Below are the records; copy exactly the stretch from the line containing "R3: 680 (GND, NET10) -> 680 (NET4, NET10)" through the line containing "TH3: 22k (GND, NET1) -> 1k (GND, NET1)", both ends included, and nothing else.

--- Data excerpts ---
========

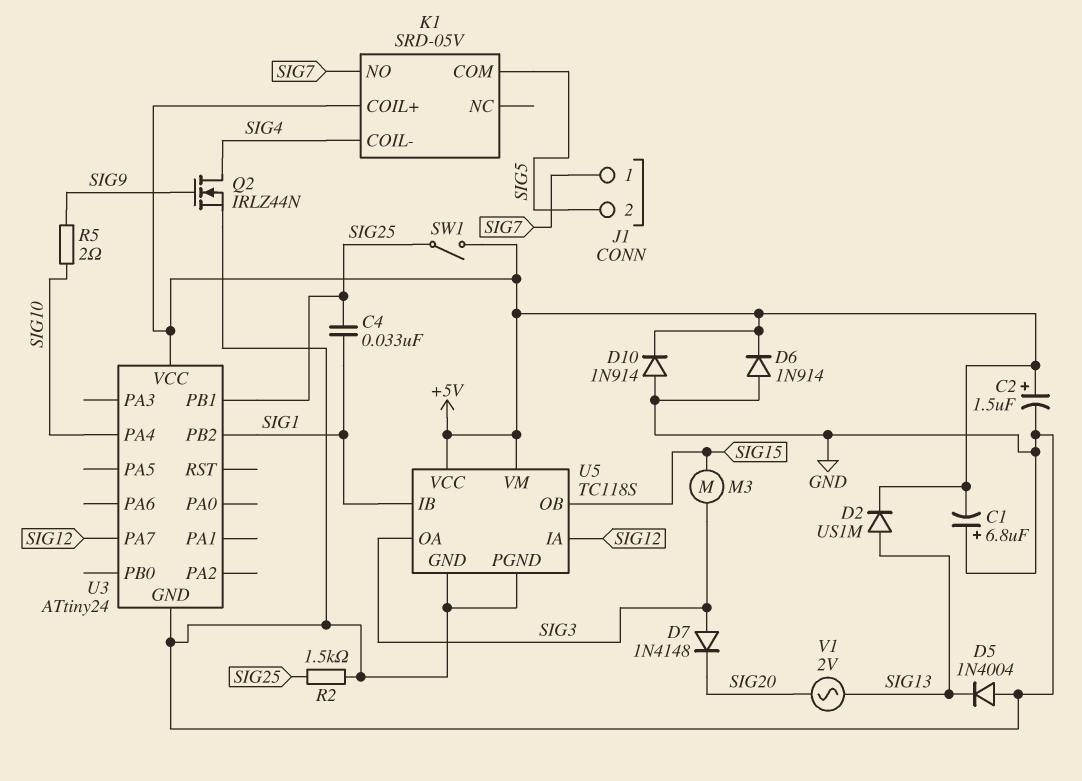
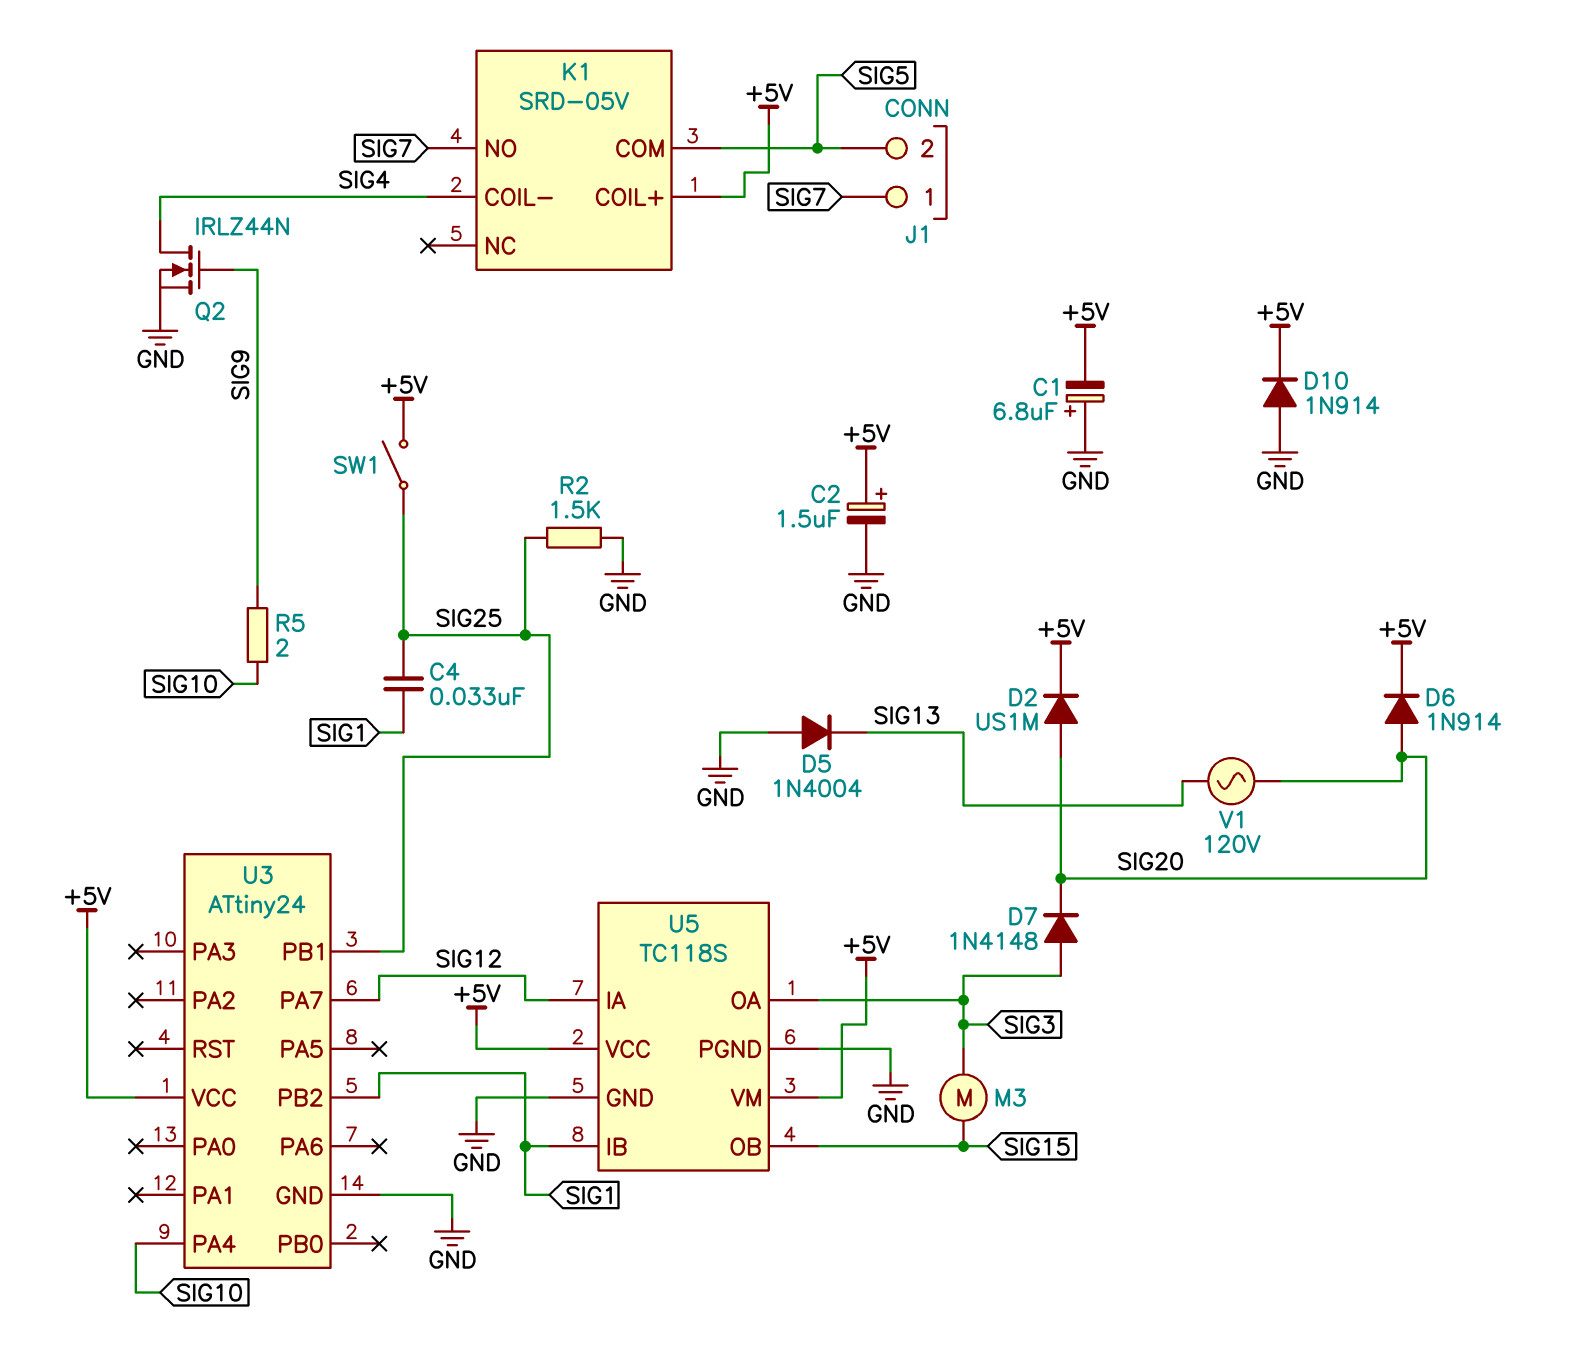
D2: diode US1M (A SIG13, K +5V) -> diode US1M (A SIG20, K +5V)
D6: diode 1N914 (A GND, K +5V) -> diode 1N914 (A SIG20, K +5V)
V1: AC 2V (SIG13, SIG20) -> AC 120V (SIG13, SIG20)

========

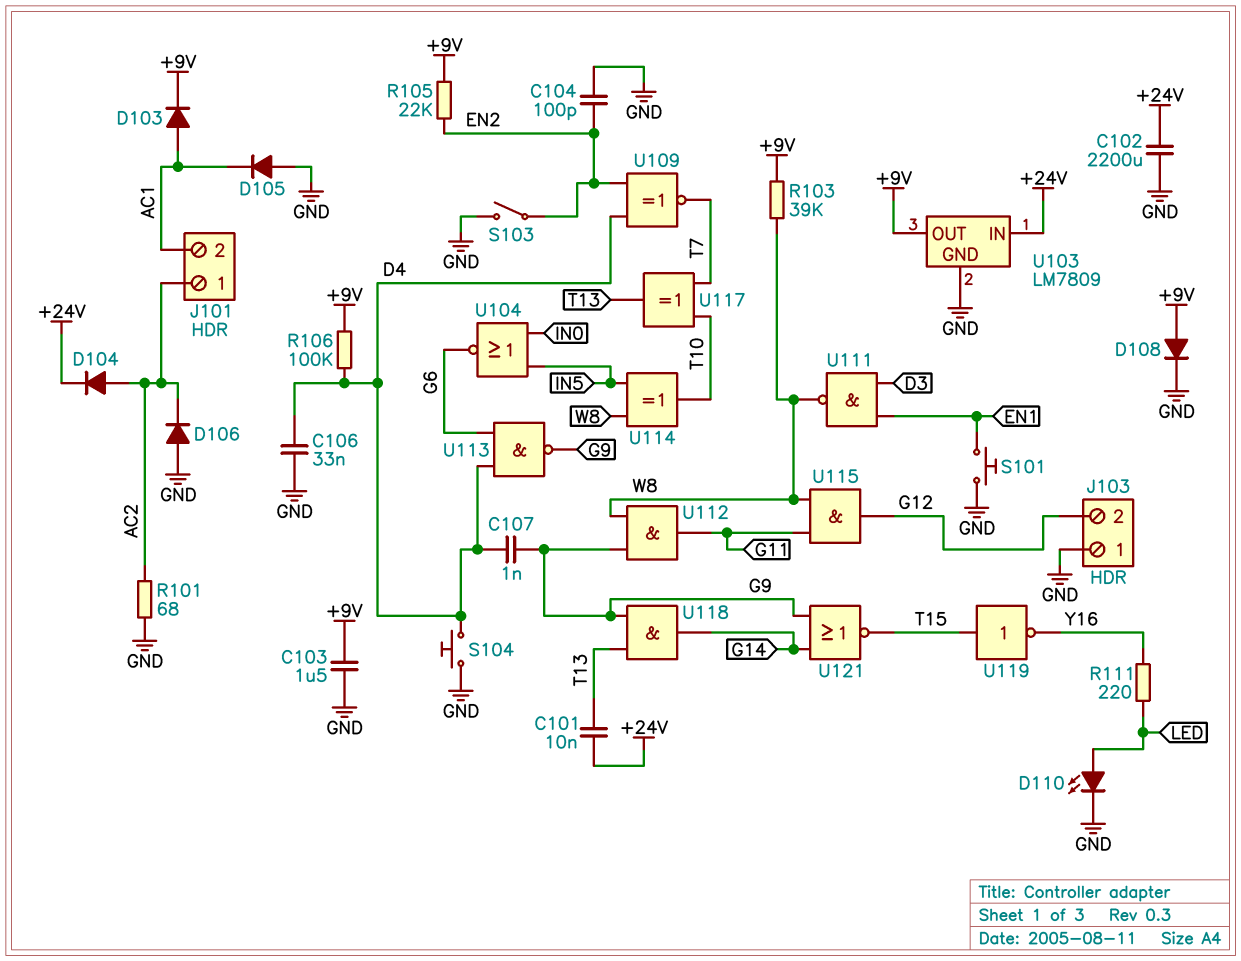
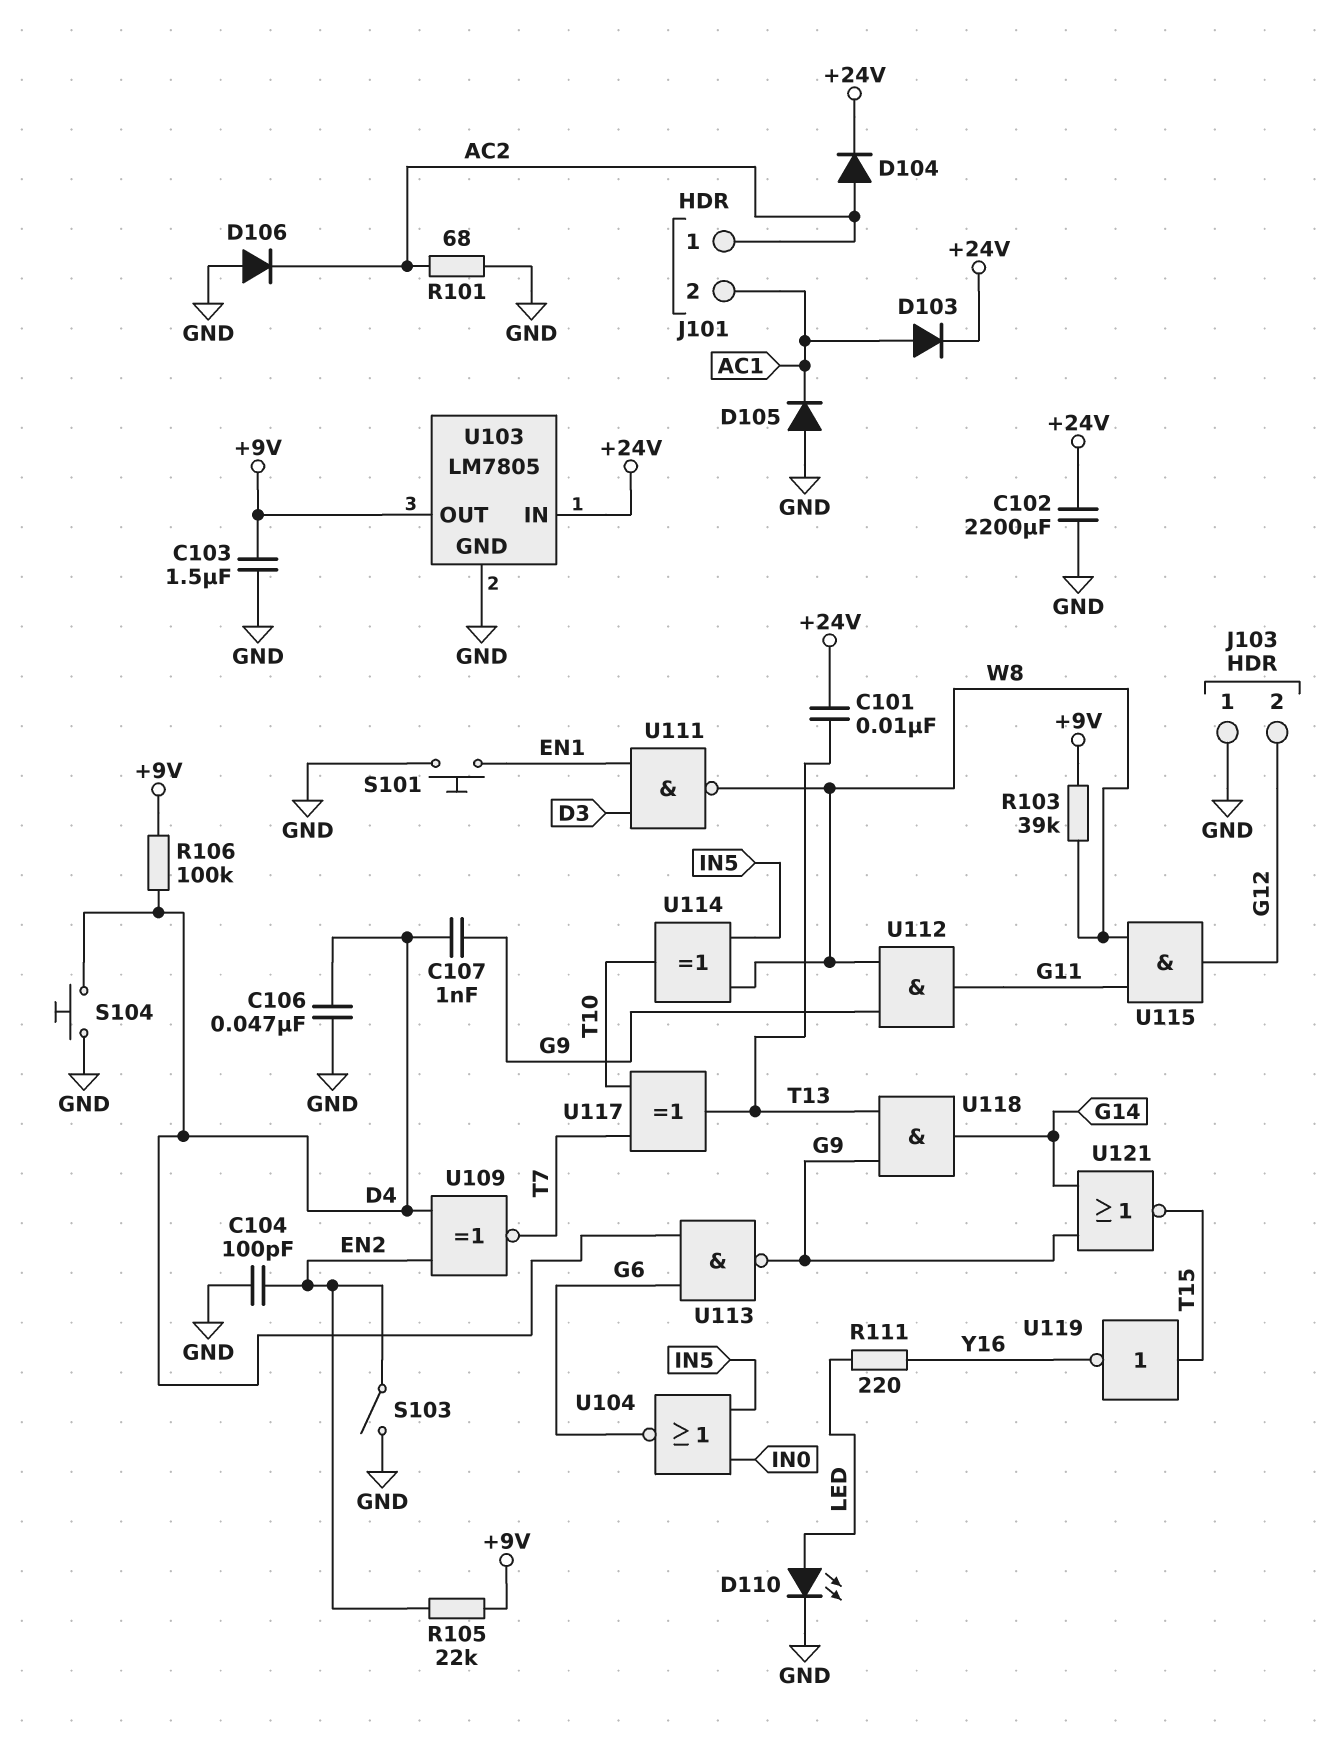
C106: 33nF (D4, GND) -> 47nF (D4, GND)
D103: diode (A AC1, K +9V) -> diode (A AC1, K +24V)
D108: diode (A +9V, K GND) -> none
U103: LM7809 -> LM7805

========

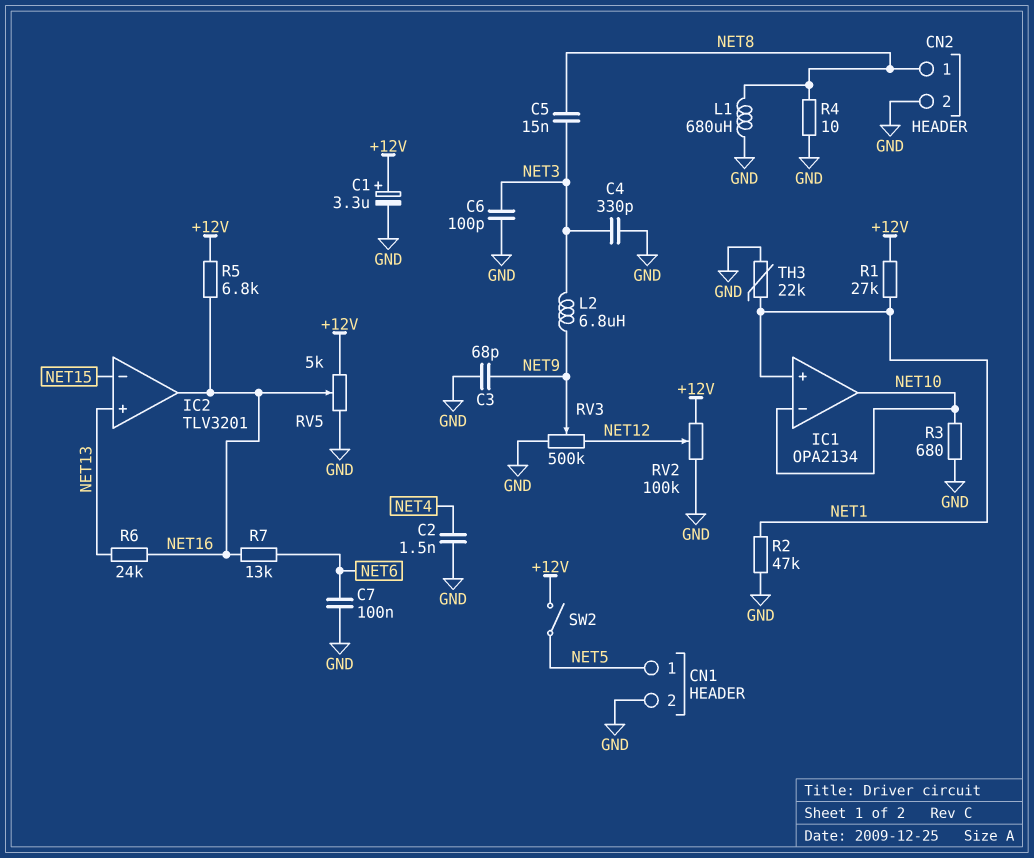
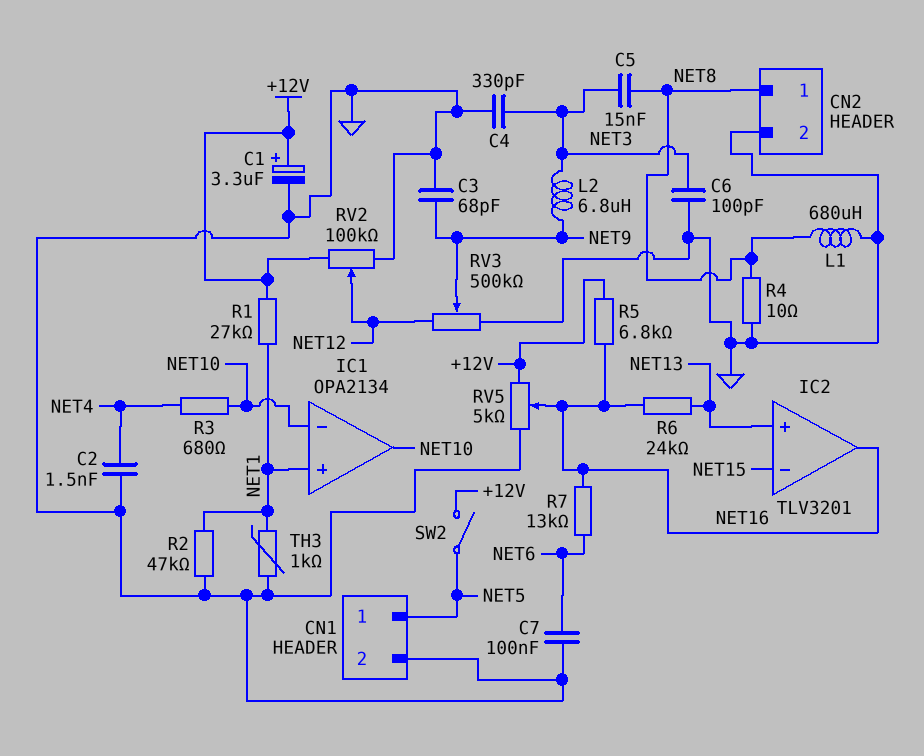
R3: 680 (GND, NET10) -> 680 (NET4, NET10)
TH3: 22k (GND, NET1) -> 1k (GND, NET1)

========

--- Task result ---
R3: 680 (GND, NET10) -> 680 (NET4, NET10)
TH3: 22k (GND, NET1) -> 1k (GND, NET1)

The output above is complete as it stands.